:: DESCRIPTION OF THE TASK ::
Working from the listing below, set down every line exactly.

:: SOURCE MATERIAL ::
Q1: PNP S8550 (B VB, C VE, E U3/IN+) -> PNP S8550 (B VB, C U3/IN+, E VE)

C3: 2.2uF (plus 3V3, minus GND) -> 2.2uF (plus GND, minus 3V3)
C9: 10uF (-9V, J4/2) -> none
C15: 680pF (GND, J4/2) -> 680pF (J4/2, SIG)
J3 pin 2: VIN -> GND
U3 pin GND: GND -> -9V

:: TASK ANSWER ::
Q1: PNP S8550 (B VB, C VE, E U3/IN+) -> PNP S8550 (B VB, C U3/IN+, E VE)

C3: 2.2uF (plus 3V3, minus GND) -> 2.2uF (plus GND, minus 3V3)
C9: 10uF (-9V, J4/2) -> none
C15: 680pF (GND, J4/2) -> 680pF (J4/2, SIG)
J3 pin 2: VIN -> GND
U3 pin GND: GND -> -9V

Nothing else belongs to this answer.